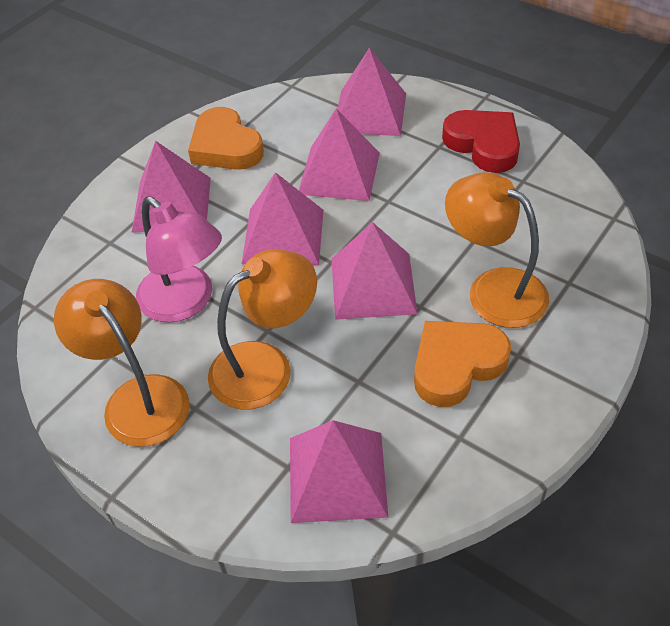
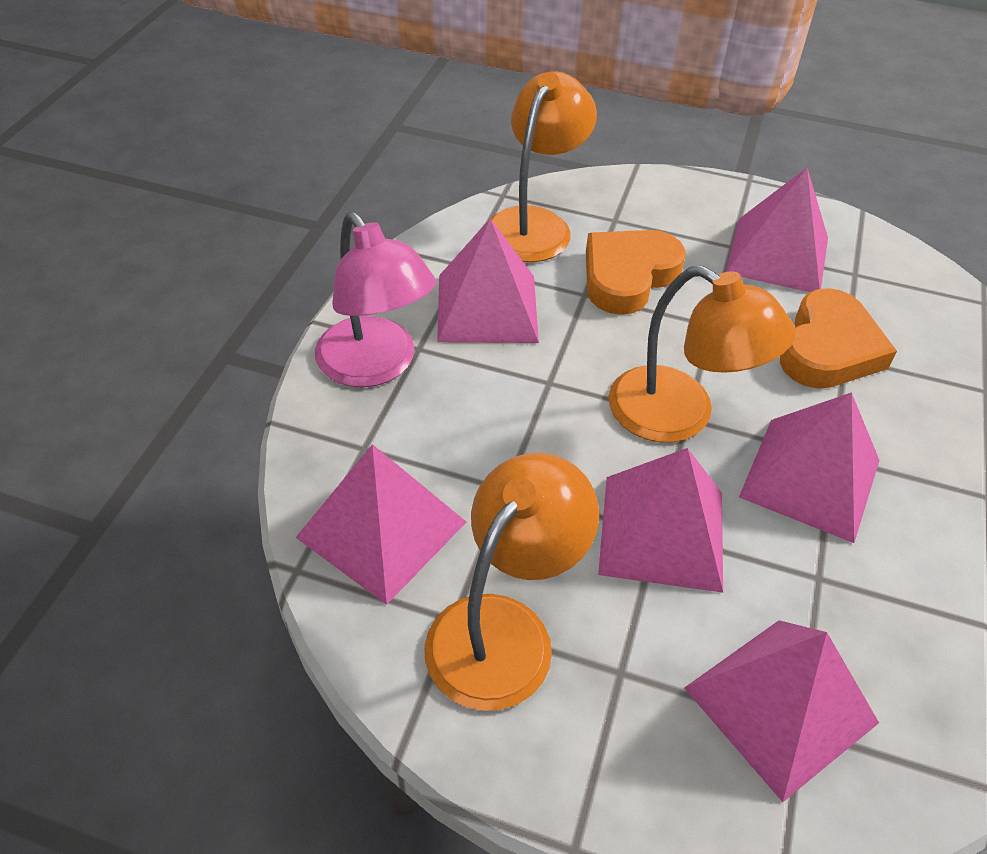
red heart: 1 -> 0

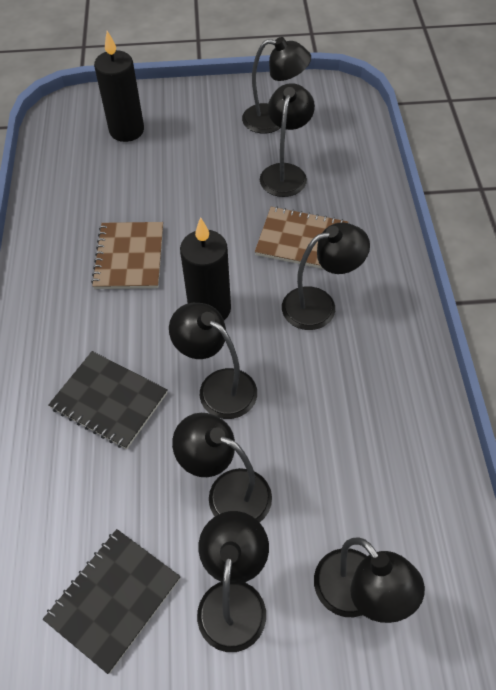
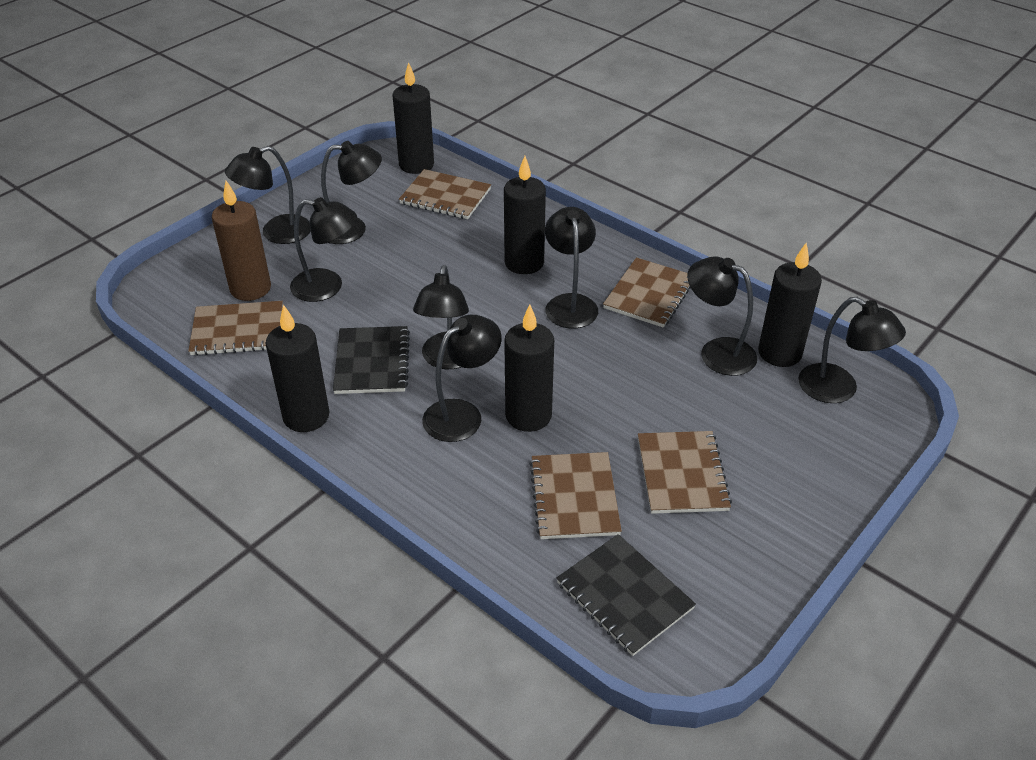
black candle: 2 -> 5
black lamp: 7 -> 8
brown candle: 0 -> 1
brown notebook: 2 -> 5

==================================================

EXERCISE REQUIREMENTS — The data above, line by line: transcribe it exactly and drop the pictures.

EXERCISE SOLUTION —
red heart: 1 -> 0

black candle: 2 -> 5
black lamp: 7 -> 8
brown candle: 0 -> 1
brown notebook: 2 -> 5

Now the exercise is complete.